▶ WHAT IS REQUIRED
In your copy of the listing below, reproduce each word exactly and include no pictures.

** SUPPLIED DATA follows **

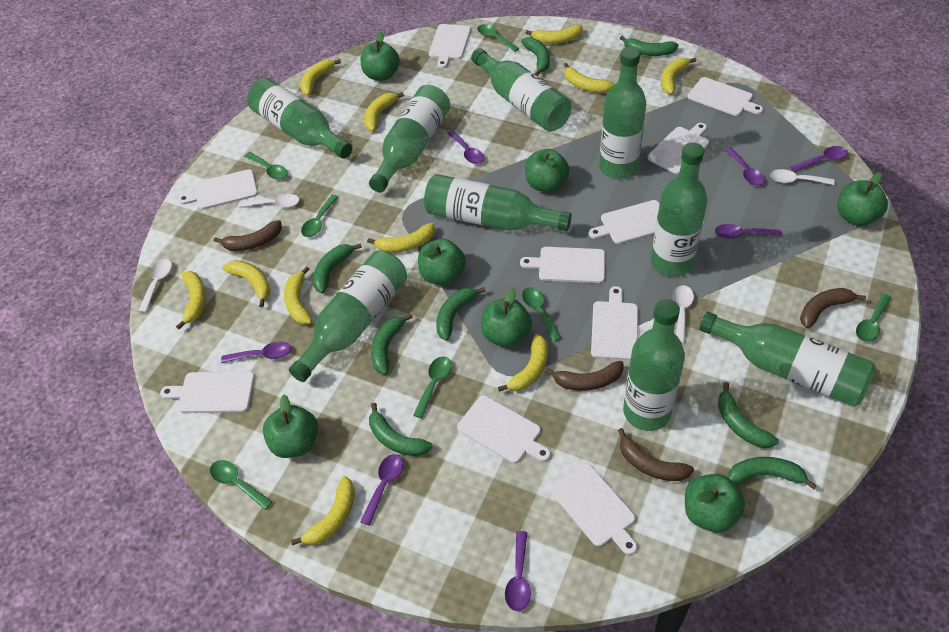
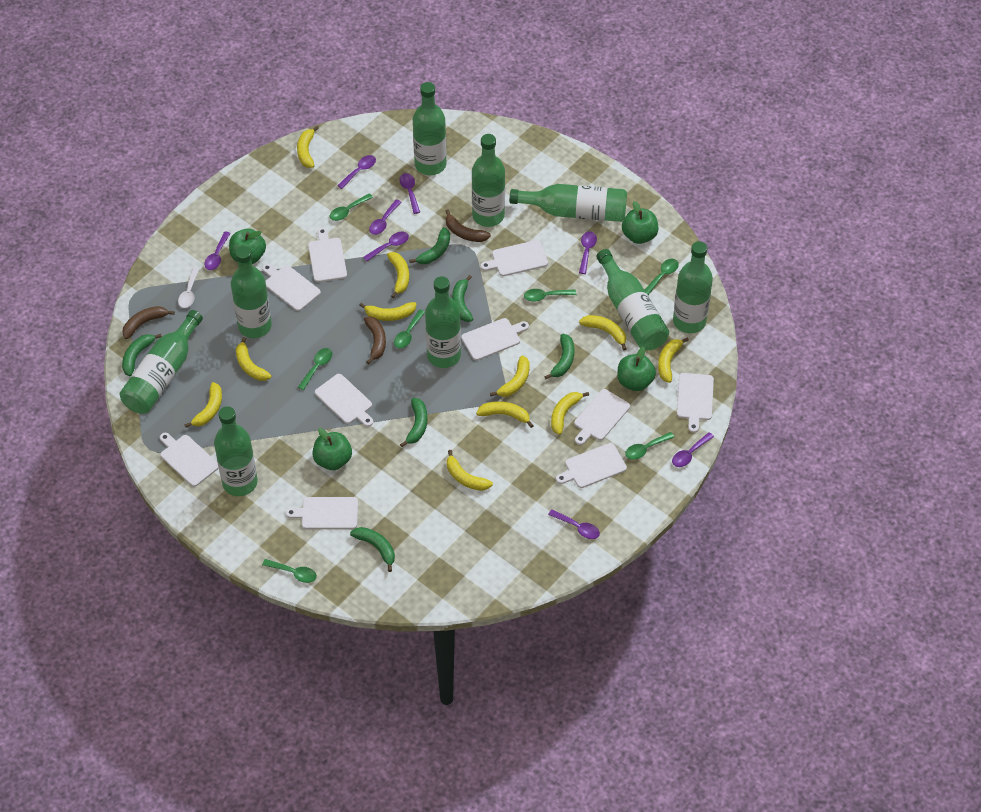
brown banana: 4 -> 3
green apple: 7 -> 4
green banana: 8 -> 6
purple spoon: 7 -> 8
white spoon: 4 -> 1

** End of SUPPLIED DATA **

▶ WRITTEN REPLY
brown banana: 4 -> 3
green apple: 7 -> 4
green banana: 8 -> 6
purple spoon: 7 -> 8
white spoon: 4 -> 1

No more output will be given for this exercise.